From the entries below, return exactly the lines beginning at the one that contains "blue brick G5:G6" and ending at the one that contains "none -> grey cone B2 level 1", both of them included, and only those lines.

Before-and-after object lists:
=======

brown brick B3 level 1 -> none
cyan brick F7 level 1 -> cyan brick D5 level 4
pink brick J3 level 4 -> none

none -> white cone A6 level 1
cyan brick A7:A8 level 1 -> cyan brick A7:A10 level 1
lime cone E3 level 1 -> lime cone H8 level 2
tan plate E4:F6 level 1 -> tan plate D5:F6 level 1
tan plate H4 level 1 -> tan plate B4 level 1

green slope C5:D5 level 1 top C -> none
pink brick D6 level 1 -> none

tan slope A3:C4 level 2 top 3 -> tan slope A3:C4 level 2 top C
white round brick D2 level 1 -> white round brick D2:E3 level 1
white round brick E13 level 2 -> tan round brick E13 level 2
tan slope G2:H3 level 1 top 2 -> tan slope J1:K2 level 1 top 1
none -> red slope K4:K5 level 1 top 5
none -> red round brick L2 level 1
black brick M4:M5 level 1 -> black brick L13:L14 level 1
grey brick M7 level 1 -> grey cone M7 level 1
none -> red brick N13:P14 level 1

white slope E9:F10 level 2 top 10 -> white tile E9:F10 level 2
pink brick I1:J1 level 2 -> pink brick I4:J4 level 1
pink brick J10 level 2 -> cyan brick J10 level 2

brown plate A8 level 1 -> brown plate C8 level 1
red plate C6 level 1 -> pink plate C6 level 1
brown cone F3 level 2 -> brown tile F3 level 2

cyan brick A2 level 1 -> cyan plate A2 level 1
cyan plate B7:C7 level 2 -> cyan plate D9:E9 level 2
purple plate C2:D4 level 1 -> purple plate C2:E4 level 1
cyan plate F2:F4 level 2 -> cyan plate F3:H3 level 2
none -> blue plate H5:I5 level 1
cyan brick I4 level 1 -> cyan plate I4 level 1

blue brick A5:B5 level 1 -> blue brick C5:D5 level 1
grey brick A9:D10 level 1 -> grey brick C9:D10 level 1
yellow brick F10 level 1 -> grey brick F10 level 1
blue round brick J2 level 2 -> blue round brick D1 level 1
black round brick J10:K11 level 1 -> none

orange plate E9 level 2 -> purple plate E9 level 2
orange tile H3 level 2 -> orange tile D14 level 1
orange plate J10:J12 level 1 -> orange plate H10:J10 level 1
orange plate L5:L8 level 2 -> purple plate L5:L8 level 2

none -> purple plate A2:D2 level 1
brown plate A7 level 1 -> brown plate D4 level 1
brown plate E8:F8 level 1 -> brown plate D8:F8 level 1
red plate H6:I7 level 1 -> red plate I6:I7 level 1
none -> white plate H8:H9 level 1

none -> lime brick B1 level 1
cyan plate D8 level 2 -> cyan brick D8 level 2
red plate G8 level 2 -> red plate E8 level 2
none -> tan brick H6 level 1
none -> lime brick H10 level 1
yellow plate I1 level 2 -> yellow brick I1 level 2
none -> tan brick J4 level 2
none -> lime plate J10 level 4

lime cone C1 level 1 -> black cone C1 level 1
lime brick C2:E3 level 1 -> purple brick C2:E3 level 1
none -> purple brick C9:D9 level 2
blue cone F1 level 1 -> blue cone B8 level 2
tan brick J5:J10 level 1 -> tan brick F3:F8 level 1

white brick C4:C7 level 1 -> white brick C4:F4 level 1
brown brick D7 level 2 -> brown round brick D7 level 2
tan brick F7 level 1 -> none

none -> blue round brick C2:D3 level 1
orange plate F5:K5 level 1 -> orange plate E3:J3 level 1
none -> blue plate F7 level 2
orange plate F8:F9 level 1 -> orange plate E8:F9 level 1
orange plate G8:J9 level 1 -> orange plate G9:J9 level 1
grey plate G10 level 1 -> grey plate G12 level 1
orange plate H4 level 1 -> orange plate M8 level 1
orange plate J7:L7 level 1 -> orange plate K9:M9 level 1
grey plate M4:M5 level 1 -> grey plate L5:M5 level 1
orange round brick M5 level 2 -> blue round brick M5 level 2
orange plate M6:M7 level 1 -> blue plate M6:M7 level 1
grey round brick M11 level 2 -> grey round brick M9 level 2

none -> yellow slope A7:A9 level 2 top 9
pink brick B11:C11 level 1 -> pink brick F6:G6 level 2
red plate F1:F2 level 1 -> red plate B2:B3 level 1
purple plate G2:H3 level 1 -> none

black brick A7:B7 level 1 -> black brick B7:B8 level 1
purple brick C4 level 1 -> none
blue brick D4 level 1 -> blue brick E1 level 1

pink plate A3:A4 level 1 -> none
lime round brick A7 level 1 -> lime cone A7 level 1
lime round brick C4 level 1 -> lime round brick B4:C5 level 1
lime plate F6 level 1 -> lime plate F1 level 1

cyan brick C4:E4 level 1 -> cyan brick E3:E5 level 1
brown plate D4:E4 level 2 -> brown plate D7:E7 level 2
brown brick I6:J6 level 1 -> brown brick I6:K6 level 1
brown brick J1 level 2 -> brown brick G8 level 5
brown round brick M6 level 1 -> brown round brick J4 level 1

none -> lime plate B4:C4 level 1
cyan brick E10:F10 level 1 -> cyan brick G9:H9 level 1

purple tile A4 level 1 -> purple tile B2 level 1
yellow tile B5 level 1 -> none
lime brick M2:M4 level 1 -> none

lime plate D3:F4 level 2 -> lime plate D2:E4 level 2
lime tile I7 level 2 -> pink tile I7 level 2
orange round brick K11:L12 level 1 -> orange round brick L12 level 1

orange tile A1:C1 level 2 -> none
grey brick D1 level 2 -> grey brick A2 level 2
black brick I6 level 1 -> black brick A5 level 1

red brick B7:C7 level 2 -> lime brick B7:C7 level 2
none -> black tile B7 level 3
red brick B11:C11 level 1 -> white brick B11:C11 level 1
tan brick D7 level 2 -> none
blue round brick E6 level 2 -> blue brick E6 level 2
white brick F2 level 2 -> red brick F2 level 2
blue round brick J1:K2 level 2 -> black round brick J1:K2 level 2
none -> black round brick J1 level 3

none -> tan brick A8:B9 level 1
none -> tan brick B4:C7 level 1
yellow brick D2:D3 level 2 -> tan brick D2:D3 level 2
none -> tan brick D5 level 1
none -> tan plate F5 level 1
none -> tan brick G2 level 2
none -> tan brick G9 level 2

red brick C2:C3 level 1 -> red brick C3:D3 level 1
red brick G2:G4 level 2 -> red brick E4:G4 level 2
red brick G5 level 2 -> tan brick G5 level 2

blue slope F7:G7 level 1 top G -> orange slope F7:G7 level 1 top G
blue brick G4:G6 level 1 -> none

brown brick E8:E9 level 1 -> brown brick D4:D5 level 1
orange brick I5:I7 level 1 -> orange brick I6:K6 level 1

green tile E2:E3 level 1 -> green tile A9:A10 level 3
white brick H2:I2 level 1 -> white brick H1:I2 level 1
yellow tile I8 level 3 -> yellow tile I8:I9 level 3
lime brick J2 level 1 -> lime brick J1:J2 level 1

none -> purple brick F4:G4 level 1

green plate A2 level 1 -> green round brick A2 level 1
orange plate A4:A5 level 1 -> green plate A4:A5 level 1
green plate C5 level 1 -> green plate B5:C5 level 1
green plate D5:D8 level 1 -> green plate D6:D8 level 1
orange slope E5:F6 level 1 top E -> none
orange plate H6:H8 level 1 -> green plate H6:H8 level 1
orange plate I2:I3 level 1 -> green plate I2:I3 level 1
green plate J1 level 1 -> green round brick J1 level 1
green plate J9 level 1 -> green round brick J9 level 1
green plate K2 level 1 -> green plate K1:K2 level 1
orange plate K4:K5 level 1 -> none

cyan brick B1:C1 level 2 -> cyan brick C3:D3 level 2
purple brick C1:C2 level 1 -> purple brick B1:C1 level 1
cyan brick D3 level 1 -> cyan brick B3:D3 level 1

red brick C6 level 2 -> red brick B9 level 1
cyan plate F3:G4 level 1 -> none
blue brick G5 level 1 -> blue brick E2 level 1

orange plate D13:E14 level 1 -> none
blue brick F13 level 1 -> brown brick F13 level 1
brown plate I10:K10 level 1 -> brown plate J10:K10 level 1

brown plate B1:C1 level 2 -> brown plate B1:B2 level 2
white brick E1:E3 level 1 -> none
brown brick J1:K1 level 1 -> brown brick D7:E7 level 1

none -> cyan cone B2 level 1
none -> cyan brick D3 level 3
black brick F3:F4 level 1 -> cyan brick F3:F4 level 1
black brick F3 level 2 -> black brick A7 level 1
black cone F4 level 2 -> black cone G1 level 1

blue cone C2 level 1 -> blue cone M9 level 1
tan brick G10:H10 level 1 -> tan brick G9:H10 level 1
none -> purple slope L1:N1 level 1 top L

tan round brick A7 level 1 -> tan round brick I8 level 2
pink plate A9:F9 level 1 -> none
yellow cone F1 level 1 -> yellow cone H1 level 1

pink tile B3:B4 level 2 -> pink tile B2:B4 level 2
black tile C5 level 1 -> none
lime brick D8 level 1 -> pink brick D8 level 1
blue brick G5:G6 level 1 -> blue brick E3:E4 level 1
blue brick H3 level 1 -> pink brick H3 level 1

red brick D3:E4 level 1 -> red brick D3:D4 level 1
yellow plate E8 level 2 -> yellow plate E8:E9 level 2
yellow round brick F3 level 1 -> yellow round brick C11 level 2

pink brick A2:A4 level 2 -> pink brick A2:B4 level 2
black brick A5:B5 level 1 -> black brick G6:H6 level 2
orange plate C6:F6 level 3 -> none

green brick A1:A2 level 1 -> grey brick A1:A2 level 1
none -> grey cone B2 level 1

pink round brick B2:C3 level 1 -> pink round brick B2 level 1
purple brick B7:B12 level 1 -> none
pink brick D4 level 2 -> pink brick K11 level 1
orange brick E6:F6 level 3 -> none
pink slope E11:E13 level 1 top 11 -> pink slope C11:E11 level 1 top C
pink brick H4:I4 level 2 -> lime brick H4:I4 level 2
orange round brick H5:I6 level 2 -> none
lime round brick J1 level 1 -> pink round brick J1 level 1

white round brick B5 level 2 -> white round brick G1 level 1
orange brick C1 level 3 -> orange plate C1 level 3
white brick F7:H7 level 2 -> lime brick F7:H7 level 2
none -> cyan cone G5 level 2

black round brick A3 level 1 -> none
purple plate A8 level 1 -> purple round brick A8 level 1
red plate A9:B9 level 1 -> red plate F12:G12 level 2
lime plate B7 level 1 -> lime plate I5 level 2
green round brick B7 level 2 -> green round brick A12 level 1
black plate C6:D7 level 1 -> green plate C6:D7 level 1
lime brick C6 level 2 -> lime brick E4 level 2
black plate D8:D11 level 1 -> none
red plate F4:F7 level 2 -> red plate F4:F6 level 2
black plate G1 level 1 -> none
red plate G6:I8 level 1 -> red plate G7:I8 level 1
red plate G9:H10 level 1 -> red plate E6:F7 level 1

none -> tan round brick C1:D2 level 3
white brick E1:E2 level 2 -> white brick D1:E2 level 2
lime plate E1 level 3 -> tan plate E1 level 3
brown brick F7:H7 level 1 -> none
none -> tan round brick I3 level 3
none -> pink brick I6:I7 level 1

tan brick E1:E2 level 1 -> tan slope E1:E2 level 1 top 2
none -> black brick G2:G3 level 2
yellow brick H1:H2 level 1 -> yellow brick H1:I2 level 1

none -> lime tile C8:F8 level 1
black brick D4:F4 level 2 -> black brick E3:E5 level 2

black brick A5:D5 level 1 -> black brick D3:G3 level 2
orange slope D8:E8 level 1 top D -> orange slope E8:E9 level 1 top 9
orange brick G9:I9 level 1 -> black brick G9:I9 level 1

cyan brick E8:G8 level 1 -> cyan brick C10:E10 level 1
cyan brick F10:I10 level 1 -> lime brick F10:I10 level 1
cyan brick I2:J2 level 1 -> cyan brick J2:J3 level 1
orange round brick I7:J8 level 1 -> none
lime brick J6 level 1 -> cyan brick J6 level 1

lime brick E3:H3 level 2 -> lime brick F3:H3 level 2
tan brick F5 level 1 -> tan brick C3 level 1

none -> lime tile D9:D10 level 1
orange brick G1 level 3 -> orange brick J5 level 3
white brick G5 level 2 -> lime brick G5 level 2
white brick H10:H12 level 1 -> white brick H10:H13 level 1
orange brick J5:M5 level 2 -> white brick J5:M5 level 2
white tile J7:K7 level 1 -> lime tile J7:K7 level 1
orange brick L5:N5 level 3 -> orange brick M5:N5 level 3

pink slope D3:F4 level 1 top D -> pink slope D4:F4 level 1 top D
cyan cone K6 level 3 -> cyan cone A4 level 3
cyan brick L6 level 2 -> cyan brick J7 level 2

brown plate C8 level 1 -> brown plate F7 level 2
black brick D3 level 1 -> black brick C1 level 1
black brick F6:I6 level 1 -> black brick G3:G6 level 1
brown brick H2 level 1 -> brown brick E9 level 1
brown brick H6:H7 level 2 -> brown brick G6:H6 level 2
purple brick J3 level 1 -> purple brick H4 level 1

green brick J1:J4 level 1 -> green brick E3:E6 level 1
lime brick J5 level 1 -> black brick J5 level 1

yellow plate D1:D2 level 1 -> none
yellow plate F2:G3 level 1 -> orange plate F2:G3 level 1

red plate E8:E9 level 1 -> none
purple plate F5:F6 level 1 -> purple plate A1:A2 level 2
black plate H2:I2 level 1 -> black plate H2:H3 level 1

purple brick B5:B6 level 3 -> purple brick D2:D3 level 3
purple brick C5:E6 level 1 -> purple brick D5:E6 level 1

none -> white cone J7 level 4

=======

Finished task:
blue brick G5:G6 level 1 -> blue brick E3:E4 level 1
blue brick H3 level 1 -> pink brick H3 level 1

red brick D3:E4 level 1 -> red brick D3:D4 level 1
yellow plate E8 level 2 -> yellow plate E8:E9 level 2
yellow round brick F3 level 1 -> yellow round brick C11 level 2

pink brick A2:A4 level 2 -> pink brick A2:B4 level 2
black brick A5:B5 level 1 -> black brick G6:H6 level 2
orange plate C6:F6 level 3 -> none

green brick A1:A2 level 1 -> grey brick A1:A2 level 1
none -> grey cone B2 level 1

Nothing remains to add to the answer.